**WHAT YOU ARE ASKED TO DO**
Could you copy out the lines below word for word?
[Opening RECORD EXTRACTS section]
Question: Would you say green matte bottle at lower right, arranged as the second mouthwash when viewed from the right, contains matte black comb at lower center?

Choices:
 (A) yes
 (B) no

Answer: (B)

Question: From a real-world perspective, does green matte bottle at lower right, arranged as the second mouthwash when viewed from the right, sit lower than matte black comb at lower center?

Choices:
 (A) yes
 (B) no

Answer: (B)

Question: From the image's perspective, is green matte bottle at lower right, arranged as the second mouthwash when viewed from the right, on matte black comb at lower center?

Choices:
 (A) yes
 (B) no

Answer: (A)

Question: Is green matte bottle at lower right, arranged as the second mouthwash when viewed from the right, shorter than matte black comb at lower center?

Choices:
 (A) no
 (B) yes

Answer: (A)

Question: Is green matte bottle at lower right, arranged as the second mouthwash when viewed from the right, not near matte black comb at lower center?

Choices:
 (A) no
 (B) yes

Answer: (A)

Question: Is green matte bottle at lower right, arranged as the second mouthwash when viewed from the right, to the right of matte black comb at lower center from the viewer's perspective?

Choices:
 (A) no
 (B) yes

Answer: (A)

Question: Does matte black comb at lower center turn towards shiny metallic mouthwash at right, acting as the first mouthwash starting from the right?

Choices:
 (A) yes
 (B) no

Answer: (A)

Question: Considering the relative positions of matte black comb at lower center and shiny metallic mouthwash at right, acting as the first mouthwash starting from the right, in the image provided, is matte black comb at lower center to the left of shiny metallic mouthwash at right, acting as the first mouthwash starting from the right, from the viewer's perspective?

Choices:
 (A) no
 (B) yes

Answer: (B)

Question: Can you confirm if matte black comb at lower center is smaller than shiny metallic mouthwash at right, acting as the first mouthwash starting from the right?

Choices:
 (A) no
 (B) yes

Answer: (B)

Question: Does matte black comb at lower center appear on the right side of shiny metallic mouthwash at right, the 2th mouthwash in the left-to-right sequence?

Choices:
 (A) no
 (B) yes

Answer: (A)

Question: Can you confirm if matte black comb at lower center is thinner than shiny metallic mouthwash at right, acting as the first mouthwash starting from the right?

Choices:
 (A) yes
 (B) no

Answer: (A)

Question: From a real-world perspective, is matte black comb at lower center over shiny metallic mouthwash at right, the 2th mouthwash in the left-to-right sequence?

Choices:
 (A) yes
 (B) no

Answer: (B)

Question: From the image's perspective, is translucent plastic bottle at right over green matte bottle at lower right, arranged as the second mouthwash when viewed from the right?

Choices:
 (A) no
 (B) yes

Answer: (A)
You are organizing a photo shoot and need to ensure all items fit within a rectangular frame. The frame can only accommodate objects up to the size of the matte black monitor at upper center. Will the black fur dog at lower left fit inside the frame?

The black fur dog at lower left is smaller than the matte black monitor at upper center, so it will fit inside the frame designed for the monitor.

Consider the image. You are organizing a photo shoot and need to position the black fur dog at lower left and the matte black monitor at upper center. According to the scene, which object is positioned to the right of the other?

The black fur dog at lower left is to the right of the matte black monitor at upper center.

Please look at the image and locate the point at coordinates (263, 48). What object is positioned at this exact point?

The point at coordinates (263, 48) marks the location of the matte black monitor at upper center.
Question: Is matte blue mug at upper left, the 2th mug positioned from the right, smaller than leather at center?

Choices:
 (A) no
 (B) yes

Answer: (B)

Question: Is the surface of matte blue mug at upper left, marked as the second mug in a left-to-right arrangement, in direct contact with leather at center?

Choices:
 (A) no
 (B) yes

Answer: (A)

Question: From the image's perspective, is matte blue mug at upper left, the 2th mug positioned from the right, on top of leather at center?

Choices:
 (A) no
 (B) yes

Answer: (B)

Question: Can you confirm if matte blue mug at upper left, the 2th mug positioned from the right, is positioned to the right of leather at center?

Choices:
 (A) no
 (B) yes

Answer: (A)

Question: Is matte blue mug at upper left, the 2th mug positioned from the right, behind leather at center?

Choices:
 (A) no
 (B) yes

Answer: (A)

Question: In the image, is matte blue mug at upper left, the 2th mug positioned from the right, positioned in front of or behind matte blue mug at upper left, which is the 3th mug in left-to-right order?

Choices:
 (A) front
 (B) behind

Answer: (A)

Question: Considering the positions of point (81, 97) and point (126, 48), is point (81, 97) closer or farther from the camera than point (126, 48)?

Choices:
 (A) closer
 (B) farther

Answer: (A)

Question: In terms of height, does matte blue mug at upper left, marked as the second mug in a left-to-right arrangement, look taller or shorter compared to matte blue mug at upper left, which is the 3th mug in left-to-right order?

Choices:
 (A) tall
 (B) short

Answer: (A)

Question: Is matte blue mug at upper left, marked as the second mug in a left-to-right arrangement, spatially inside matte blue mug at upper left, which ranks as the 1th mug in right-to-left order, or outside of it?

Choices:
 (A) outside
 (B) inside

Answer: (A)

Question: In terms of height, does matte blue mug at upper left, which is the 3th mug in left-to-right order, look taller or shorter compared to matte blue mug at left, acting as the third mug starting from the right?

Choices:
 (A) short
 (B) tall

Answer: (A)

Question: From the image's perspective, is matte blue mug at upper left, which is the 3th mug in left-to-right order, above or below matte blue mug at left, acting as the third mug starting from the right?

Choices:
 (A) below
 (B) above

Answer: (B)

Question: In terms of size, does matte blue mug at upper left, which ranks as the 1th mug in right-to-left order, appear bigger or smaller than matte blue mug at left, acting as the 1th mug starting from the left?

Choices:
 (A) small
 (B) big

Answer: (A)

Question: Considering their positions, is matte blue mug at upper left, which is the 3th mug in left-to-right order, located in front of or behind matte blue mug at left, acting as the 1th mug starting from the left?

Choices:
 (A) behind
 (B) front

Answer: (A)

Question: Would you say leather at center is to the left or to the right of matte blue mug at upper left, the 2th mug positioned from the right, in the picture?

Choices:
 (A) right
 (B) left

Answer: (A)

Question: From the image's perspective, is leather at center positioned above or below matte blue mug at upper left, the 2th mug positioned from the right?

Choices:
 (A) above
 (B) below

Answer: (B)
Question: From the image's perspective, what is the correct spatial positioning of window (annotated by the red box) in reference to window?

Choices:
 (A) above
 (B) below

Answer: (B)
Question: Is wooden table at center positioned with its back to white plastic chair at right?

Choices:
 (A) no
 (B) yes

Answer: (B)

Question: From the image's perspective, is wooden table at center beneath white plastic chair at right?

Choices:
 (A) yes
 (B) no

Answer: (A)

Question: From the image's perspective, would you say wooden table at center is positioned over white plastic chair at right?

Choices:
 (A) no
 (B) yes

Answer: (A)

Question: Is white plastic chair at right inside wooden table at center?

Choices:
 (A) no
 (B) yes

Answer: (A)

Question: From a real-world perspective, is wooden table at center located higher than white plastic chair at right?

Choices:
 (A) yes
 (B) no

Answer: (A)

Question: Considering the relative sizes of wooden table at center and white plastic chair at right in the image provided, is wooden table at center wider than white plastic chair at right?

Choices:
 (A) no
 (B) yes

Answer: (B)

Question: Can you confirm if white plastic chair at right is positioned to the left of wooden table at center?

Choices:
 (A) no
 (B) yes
[Closing RECORD EXTRACTS section]
**OUTPUT OF THE TASK**
Question: Would you say green matte bottle at lower right, arranged as the second mouthwash when viewed from the right, contains matte black comb at lower center?

Choices:
 (A) yes
 (B) no

Answer: (B)

Question: From a real-world perspective, does green matte bottle at lower right, arranged as the second mouthwash when viewed from the right, sit lower than matte black comb at lower center?

Choices:
 (A) yes
 (B) no

Answer: (B)

Question: From the image's perspective, is green matte bottle at lower right, arranged as the second mouthwash when viewed from the right, on matte black comb at lower center?

Choices:
 (A) yes
 (B) no

Answer: (A)

Question: Is green matte bottle at lower right, arranged as the second mouthwash when viewed from the right, shorter than matte black comb at lower center?

Choices:
 (A) no
 (B) yes

Answer: (A)

Question: Is green matte bottle at lower right, arranged as the second mouthwash when viewed from the right, not near matte black comb at lower center?

Choices:
 (A) no
 (B) yes

Answer: (A)

Question: Is green matte bottle at lower right, arranged as the second mouthwash when viewed from the right, to the right of matte black comb at lower center from the viewer's perspective?

Choices:
 (A) no
 (B) yes

Answer: (A)

Question: Does matte black comb at lower center turn towards shiny metallic mouthwash at right, acting as the first mouthwash starting from the right?

Choices:
 (A) yes
 (B) no

Answer: (A)

Question: Considering the relative positions of matte black comb at lower center and shiny metallic mouthwash at right, acting as the first mouthwash starting from the right, in the image provided, is matte black comb at lower center to the left of shiny metallic mouthwash at right, acting as the first mouthwash starting from the right, from the viewer's perspective?

Choices:
 (A) no
 (B) yes

Answer: (B)

Question: Can you confirm if matte black comb at lower center is smaller than shiny metallic mouthwash at right, acting as the first mouthwash starting from the right?

Choices:
 (A) no
 (B) yes

Answer: (B)

Question: Does matte black comb at lower center appear on the right side of shiny metallic mouthwash at right, the 2th mouthwash in the left-to-right sequence?

Choices:
 (A) no
 (B) yes

Answer: (A)

Question: Can you confirm if matte black comb at lower center is thinner than shiny metallic mouthwash at right, acting as the first mouthwash starting from the right?

Choices:
 (A) yes
 (B) no

Answer: (A)

Question: From a real-world perspective, is matte black comb at lower center over shiny metallic mouthwash at right, the 2th mouthwash in the left-to-right sequence?

Choices:
 (A) yes
 (B) no

Answer: (B)

Question: From the image's perspective, is translucent plastic bottle at right over green matte bottle at lower right, arranged as the second mouthwash when viewed from the right?

Choices:
 (A) no
 (B) yes

Answer: (A)
You are organizing a photo shoot and need to ensure all items fit within a rectangular frame. The frame can only accommodate objects up to the size of the matte black monitor at upper center. Will the black fur dog at lower left fit inside the frame?

The black fur dog at lower left is smaller than the matte black monitor at upper center, so it will fit inside the frame designed for the monitor.

Consider the image. You are organizing a photo shoot and need to position the black fur dog at lower left and the matte black monitor at upper center. According to the scene, which object is positioned to the right of the other?

The black fur dog at lower left is to the right of the matte black monitor at upper center.

Please look at the image and locate the point at coordinates (263, 48). What object is positioned at this exact point?

The point at coordinates (263, 48) marks the location of the matte black monitor at upper center.
Question: Is matte blue mug at upper left, the 2th mug positioned from the right, smaller than leather at center?

Choices:
 (A) no
 (B) yes

Answer: (B)

Question: Is the surface of matte blue mug at upper left, marked as the second mug in a left-to-right arrangement, in direct contact with leather at center?

Choices:
 (A) no
 (B) yes

Answer: (A)

Question: From the image's perspective, is matte blue mug at upper left, the 2th mug positioned from the right, on top of leather at center?

Choices:
 (A) no
 (B) yes

Answer: (B)

Question: Can you confirm if matte blue mug at upper left, the 2th mug positioned from the right, is positioned to the right of leather at center?

Choices:
 (A) no
 (B) yes

Answer: (A)

Question: Is matte blue mug at upper left, the 2th mug positioned from the right, behind leather at center?

Choices:
 (A) no
 (B) yes

Answer: (A)

Question: In the image, is matte blue mug at upper left, the 2th mug positioned from the right, positioned in front of or behind matte blue mug at upper left, which is the 3th mug in left-to-right order?

Choices:
 (A) front
 (B) behind

Answer: (A)

Question: Considering the positions of point (81, 97) and point (126, 48), is point (81, 97) closer or farther from the camera than point (126, 48)?

Choices:
 (A) closer
 (B) farther

Answer: (A)

Question: In terms of height, does matte blue mug at upper left, marked as the second mug in a left-to-right arrangement, look taller or shorter compared to matte blue mug at upper left, which is the 3th mug in left-to-right order?

Choices:
 (A) tall
 (B) short

Answer: (A)

Question: Is matte blue mug at upper left, marked as the second mug in a left-to-right arrangement, spatially inside matte blue mug at upper left, which ranks as the 1th mug in right-to-left order, or outside of it?

Choices:
 (A) outside
 (B) inside

Answer: (A)

Question: In terms of height, does matte blue mug at upper left, which is the 3th mug in left-to-right order, look taller or shorter compared to matte blue mug at left, acting as the third mug starting from the right?

Choices:
 (A) short
 (B) tall

Answer: (A)

Question: From the image's perspective, is matte blue mug at upper left, which is the 3th mug in left-to-right order, above or below matte blue mug at left, acting as the third mug starting from the right?

Choices:
 (A) below
 (B) above

Answer: (B)

Question: In terms of size, does matte blue mug at upper left, which ranks as the 1th mug in right-to-left order, appear bigger or smaller than matte blue mug at left, acting as the 1th mug starting from the left?

Choices:
 (A) small
 (B) big

Answer: (A)

Question: Considering their positions, is matte blue mug at upper left, which is the 3th mug in left-to-right order, located in front of or behind matte blue mug at left, acting as the 1th mug starting from the left?

Choices:
 (A) behind
 (B) front

Answer: (A)

Question: Would you say leather at center is to the left or to the right of matte blue mug at upper left, the 2th mug positioned from the right, in the picture?

Choices:
 (A) right
 (B) left

Answer: (A)

Question: From the image's perspective, is leather at center positioned above or below matte blue mug at upper left, the 2th mug positioned from the right?

Choices:
 (A) above
 (B) below

Answer: (B)
Question: From the image's perspective, what is the correct spatial positioning of window (annotated by the red box) in reference to window?

Choices:
 (A) above
 (B) below

Answer: (B)
Question: Is wooden table at center positioned with its back to white plastic chair at right?

Choices:
 (A) no
 (B) yes

Answer: (B)

Question: From the image's perspective, is wooden table at center beneath white plastic chair at right?

Choices:
 (A) yes
 (B) no

Answer: (A)

Question: From the image's perspective, would you say wooden table at center is positioned over white plastic chair at right?

Choices:
 (A) no
 (B) yes

Answer: (A)

Question: Is white plastic chair at right inside wooden table at center?

Choices:
 (A) no
 (B) yes

Answer: (A)

Question: From a real-world perspective, is wooden table at center located higher than white plastic chair at right?

Choices:
 (A) yes
 (B) no

Answer: (A)

Question: Considering the relative sizes of wooden table at center and white plastic chair at right in the image provided, is wooden table at center wider than white plastic chair at right?

Choices:
 (A) no
 (B) yes

Answer: (B)

Question: Can you confirm if white plastic chair at right is positioned to the left of wooden table at center?

Choices:
 (A) no
 (B) yes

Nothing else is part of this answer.